Records from a data source
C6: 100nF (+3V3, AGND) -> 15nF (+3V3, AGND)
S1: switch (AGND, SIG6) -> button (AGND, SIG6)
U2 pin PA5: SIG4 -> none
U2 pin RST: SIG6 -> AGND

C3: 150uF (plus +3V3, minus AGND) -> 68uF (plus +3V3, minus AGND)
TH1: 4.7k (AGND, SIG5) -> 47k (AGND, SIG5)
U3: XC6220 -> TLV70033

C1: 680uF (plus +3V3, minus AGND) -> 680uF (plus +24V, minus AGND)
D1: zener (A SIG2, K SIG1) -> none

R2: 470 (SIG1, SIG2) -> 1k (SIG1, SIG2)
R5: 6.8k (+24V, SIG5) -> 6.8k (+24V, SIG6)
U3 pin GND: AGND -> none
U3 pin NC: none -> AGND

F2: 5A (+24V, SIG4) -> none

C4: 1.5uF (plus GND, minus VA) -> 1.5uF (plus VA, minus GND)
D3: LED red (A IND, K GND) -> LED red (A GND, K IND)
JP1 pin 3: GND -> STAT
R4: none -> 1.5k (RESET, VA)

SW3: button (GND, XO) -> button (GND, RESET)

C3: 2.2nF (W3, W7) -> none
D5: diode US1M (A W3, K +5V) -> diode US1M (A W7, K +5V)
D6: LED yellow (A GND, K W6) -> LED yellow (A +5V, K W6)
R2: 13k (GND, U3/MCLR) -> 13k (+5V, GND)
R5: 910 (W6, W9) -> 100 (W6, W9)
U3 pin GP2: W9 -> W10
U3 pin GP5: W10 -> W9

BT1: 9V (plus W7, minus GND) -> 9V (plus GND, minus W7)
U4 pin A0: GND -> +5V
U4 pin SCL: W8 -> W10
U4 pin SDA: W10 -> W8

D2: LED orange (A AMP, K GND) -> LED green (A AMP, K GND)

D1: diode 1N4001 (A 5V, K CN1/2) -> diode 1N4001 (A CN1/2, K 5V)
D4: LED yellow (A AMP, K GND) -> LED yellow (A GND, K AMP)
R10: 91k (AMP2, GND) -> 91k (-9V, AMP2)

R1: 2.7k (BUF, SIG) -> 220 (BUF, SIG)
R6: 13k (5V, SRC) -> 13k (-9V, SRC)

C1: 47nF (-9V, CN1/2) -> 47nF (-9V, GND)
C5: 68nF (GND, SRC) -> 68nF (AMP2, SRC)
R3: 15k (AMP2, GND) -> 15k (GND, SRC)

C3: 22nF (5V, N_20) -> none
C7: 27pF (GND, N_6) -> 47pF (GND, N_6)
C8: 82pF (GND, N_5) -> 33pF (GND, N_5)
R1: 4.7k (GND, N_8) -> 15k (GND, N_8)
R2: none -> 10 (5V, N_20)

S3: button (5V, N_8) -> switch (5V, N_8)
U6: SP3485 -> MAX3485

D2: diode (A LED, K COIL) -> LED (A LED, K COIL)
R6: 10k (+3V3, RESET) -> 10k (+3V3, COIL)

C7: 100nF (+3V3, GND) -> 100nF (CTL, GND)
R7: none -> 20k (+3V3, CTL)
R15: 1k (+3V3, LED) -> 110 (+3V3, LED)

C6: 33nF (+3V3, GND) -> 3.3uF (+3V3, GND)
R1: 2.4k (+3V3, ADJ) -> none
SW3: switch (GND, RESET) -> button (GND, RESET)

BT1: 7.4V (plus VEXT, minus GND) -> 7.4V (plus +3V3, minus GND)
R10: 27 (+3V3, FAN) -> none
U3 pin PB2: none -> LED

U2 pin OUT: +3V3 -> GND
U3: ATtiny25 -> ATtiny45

* [The problem]:
Print exactly the lines above, between the one holding "D1: zener (A SIG2, K SIG1) -> none" and the one holding "D6: LED yellow", inclusive, and nothing besides.

* [Exercise answer]:
D1: zener (A SIG2, K SIG1) -> none

R2: 470 (SIG1, SIG2) -> 1k (SIG1, SIG2)
R5: 6.8k (+24V, SIG5) -> 6.8k (+24V, SIG6)
U3 pin GND: AGND -> none
U3 pin NC: none -> AGND

F2: 5A (+24V, SIG4) -> none

C4: 1.5uF (plus GND, minus VA) -> 1.5uF (plus VA, minus GND)
D3: LED red (A IND, K GND) -> LED red (A GND, K IND)
JP1 pin 3: GND -> STAT
R4: none -> 1.5k (RESET, VA)

SW3: button (GND, XO) -> button (GND, RESET)

C3: 2.2nF (W3, W7) -> none
D5: diode US1M (A W3, K +5V) -> diode US1M (A W7, K +5V)
D6: LED yellow (A GND, K W6) -> LED yellow (A +5V, K W6)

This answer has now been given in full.